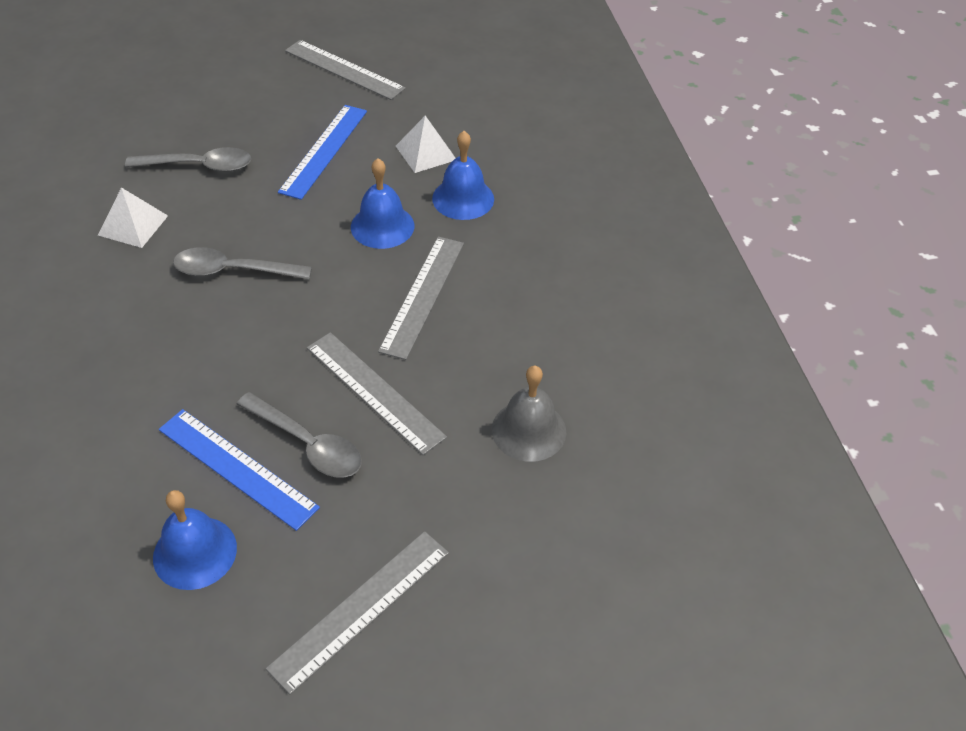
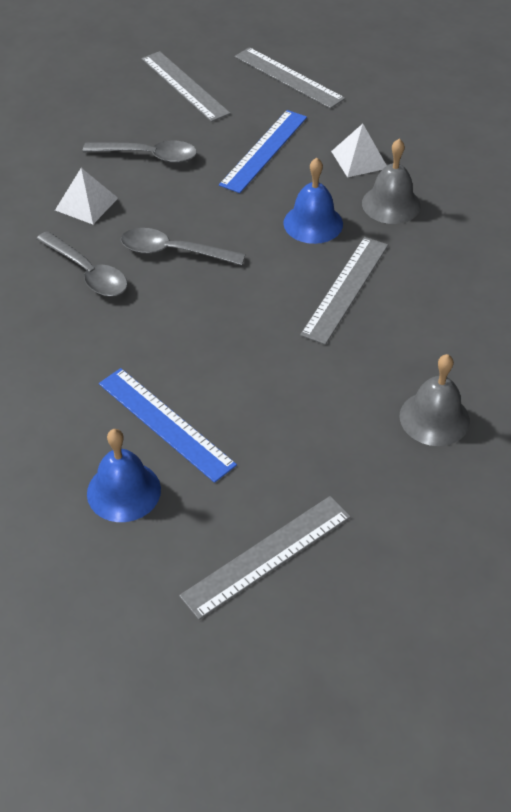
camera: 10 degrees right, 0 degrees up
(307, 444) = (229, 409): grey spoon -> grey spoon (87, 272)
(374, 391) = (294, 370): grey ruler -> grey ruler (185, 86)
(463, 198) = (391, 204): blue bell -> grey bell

----------

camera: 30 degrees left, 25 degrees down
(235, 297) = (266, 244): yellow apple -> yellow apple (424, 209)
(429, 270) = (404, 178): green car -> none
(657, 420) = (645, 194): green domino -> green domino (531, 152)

----------

▶ _TASK TO CARRY OUT_
Beginning at the line above that contains "camera: 30 degrees left, 25 degrees down", return each line exactly through the line that contains "(657, 420) = (645, 194): green", and no others.

▶ _TASK RESULT_
camera: 30 degrees left, 25 degrees down
(235, 297) = (266, 244): yellow apple -> yellow apple (424, 209)
(429, 270) = (404, 178): green car -> none
(657, 420) = (645, 194): green domino -> green domino (531, 152)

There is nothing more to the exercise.